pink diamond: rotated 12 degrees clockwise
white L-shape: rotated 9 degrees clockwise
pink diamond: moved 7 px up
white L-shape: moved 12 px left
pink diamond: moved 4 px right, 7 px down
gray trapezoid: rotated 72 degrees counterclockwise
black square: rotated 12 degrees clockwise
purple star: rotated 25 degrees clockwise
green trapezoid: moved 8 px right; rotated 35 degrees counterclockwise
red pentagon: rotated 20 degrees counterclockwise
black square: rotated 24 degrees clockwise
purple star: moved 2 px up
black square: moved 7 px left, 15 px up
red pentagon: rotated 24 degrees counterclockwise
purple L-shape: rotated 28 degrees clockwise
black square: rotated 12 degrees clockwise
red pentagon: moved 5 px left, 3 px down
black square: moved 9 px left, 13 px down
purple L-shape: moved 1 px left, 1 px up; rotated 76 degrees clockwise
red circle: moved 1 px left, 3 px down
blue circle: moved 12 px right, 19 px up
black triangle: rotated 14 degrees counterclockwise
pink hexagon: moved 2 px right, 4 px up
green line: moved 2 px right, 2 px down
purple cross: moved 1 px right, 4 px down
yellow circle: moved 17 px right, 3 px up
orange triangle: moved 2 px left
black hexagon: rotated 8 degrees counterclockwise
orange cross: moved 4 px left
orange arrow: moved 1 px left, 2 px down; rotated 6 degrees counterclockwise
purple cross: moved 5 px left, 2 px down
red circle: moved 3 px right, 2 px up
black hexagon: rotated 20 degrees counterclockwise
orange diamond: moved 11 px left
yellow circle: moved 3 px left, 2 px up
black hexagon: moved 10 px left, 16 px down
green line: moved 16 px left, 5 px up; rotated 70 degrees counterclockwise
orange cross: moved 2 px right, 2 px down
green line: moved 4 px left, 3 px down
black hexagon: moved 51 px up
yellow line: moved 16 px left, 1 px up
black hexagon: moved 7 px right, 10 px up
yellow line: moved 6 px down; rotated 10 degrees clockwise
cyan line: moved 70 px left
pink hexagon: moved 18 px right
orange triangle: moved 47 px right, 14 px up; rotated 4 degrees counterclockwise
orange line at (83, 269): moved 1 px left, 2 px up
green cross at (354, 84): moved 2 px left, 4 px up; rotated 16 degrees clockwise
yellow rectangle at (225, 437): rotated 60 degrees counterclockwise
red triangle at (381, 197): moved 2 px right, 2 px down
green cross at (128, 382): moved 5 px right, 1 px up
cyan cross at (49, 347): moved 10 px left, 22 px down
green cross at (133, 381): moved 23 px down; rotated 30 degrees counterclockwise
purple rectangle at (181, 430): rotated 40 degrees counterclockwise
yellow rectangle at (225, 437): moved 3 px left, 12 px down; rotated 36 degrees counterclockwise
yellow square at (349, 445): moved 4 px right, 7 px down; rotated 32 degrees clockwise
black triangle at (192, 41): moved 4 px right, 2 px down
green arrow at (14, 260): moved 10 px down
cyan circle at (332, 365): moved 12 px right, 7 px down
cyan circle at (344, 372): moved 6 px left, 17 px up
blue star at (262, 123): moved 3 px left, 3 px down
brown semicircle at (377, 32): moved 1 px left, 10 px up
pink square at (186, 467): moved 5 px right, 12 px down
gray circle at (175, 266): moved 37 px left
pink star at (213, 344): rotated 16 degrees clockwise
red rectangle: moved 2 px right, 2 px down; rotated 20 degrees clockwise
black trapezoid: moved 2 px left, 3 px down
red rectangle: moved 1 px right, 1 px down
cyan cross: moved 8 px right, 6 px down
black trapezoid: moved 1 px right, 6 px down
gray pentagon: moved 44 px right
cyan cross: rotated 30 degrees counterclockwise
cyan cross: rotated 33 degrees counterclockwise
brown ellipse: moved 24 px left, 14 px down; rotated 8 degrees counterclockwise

== Exercise details ==
Could you put every line of the listing above into a Markdown table with the columns Row and Entry, numbering the rows and skipping blank lines?

== Expected answer ==
| Row | Entry |
|---|---|
| 1 | pink diamond: rotated 12 degrees clockwise |
| 2 | white L-shape: rotated 9 degrees clockwise |
| 3 | pink diamond: moved 7 px up |
| 4 | white L-shape: moved 12 px left |
| 5 | pink diamond: moved 4 px right, 7 px down |
| 6 | gray trapezoid: rotated 72 degrees counterclockwise |
| 7 | black square: rotated 12 degrees clockwise |
| 8 | purple star: rotated 25 degrees clockwise |
| 9 | green trapezoid: moved 8 px right; rotated 35 degrees counterclockwise |
| 10 | red pentagon: rotated 20 degrees counterclockwise |
| 11 | black square: rotated 24 degrees clockwise |
| 12 | purple star: moved 2 px up |
| 13 | black square: moved 7 px left, 15 px up |
| 14 | red pentagon: rotated 24 degrees counterclockwise |
| 15 | purple L-shape: rotated 28 degrees clockwise |
| 16 | black square: rotated 12 degrees clockwise |
| 17 | red pentagon: moved 5 px left, 3 px down |
| 18 | black square: moved 9 px left, 13 px down |
| 19 | purple L-shape: moved 1 px left, 1 px up; rotated 76 degrees clockwise |
| 20 | red circle: moved 1 px left, 3 px down |
| 21 | blue circle: moved 12 px right, 19 px up |
| 22 | black triangle: rotated 14 degrees counterclockwise |
| 23 | pink hexagon: moved 2 px right, 4 px up |
| 24 | green line: moved 2 px right, 2 px down |
| 25 | purple cross: moved 1 px right, 4 px down |
| 26 | yellow circle: moved 17 px right, 3 px up |
| 27 | orange triangle: moved 2 px left |
| 28 | black hexagon: rotated 8 degrees counterclockwise |
| 29 | orange cross: moved 4 px left |
| 30 | orange arrow: moved 1 px left, 2 px down; rotated 6 degrees counterclockwise |
| 31 | purple cross: moved 5 px left, 2 px down |
| 32 | red circle: moved 3 px right, 2 px up |
| 33 | black hexagon: rotated 20 degrees counterclockwise |
| 34 | orange diamond: moved 11 px left |
| 35 | yellow circle: moved 3 px left, 2 px up |
| 36 | black hexagon: moved 10 px left, 16 px down |
| 37 | green line: moved 16 px left, 5 px up; rotated 70 degrees counterclockwise |
| 38 | orange cross: moved 2 px right, 2 px down |
| 39 | green line: moved 4 px left, 3 px down |
| 40 | black hexagon: moved 51 px up |
| 41 | yellow line: moved 16 px left, 1 px up |
| 42 | black hexagon: moved 7 px right, 10 px up |
| 43 | yellow line: moved 6 px down; rotated 10 degrees clockwise |
| 44 | cyan line: moved 70 px left |
| 45 | pink hexagon: moved 18 px right |
| 46 | orange triangle: moved 47 px right, 14 px up; rotated 4 degrees counterclockwise |
| 47 | orange line at (83, 269): moved 1 px left, 2 px up |
| 48 | green cross at (354, 84): moved 2 px left, 4 px up; rotated 16 degrees clockwise |
| 49 | yellow rectangle at (225, 437): rotated 60 degrees counterclockwise |
| 50 | red triangle at (381, 197): moved 2 px right, 2 px down |
| 51 | green cross at (128, 382): moved 5 px right, 1 px up |
| 52 | cyan cross at (49, 347): moved 10 px left, 22 px down |
| 53 | green cross at (133, 381): moved 23 px down; rotated 30 degrees counterclockwise |
| 54 | purple rectangle at (181, 430): rotated 40 degrees counterclockwise |
| 55 | yellow rectangle at (225, 437): moved 3 px left, 12 px down; rotated 36 degrees counterclockwise |
| 56 | yellow square at (349, 445): moved 4 px right, 7 px down; rotated 32 degrees clockwise |
| 57 | black triangle at (192, 41): moved 4 px right, 2 px down |
| 58 | green arrow at (14, 260): moved 10 px down |
| 59 | cyan circle at (332, 365): moved 12 px right, 7 px down |
| 60 | cyan circle at (344, 372): moved 6 px left, 17 px up |
| 61 | blue star at (262, 123): moved 3 px left, 3 px down |
| 62 | brown semicircle at (377, 32): moved 1 px left, 10 px up |
| 63 | pink square at (186, 467): moved 5 px right, 12 px down |
| 64 | gray circle at (175, 266): moved 37 px left |
| 65 | pink star at (213, 344): rotated 16 degrees clockwise |
| 66 | red rectangle: moved 2 px right, 2 px down; rotated 20 degrees clockwise |
| 67 | black trapezoid: moved 2 px left, 3 px down |
| 68 | red rectangle: moved 1 px right, 1 px down |
| 69 | cyan cross: moved 8 px right, 6 px down |
| 70 | black trapezoid: moved 1 px right, 6 px down |
| 71 | gray pentagon: moved 44 px right |
| 72 | cyan cross: rotated 30 degrees counterclockwise |
| 73 | cyan cross: rotated 33 degrees counterclockwise |
| 74 | brown ellipse: moved 24 px left, 14 px down; rotated 8 degrees counterclockwise |